- _Dataset entries_
+===+

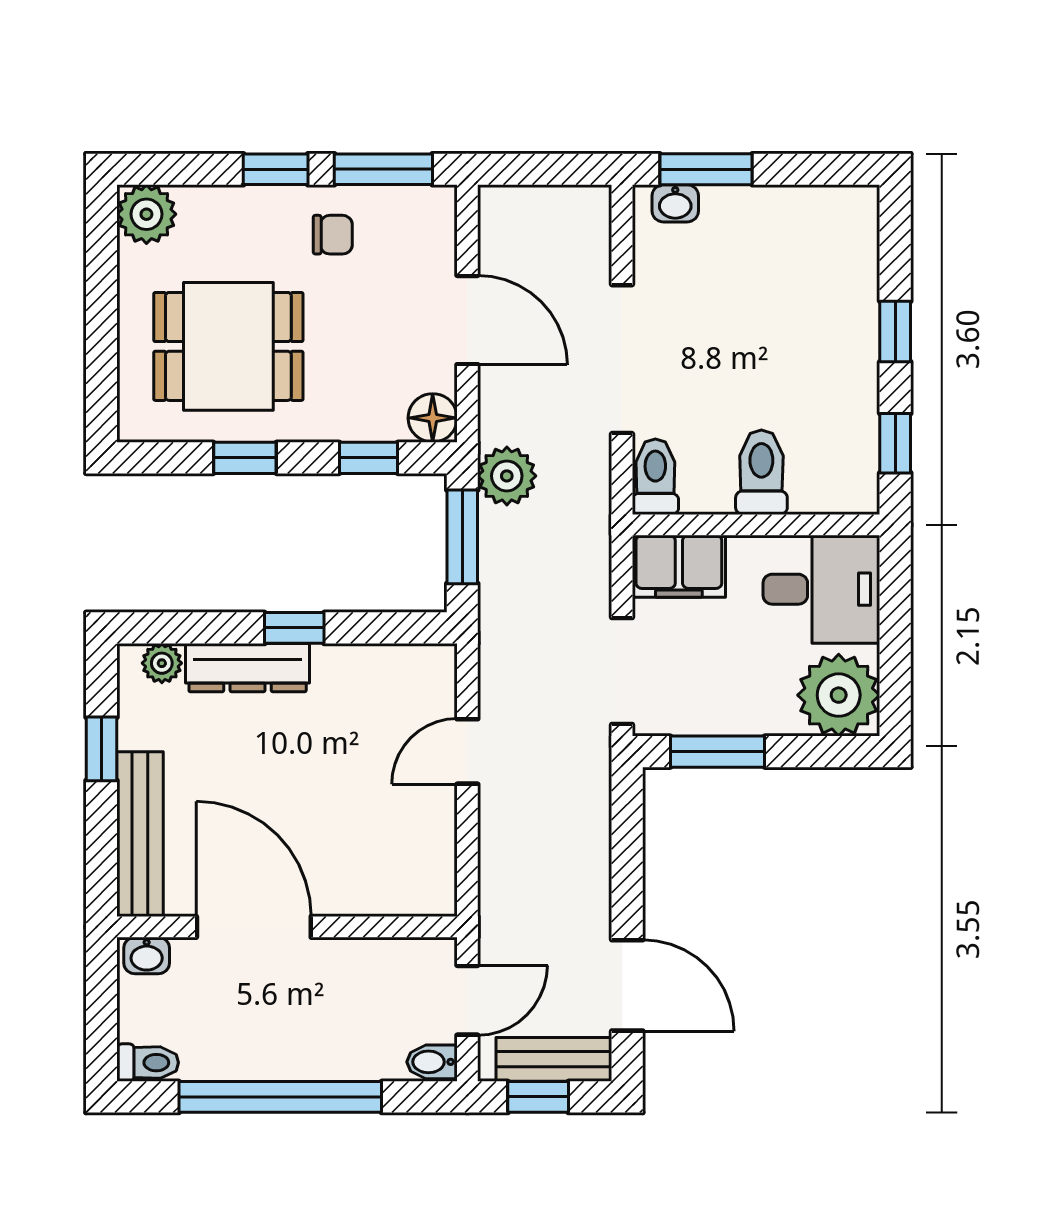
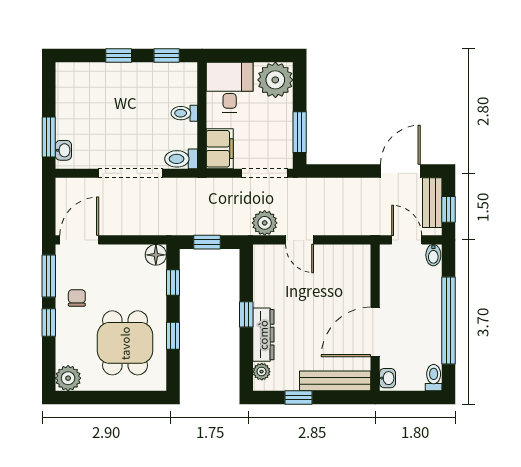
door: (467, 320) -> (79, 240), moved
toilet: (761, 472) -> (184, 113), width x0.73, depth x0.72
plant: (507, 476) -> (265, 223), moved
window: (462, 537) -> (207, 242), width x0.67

+===+

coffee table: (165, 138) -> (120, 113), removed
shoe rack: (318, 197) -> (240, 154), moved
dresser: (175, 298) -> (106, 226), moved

+===+

- _Task_
Within the entries above, find every line where the string "width" occurs, and copy it.

- _Response below_
toilet: (761, 472) -> (184, 113), width x0.73, depth x0.72
window: (462, 537) -> (207, 242), width x0.67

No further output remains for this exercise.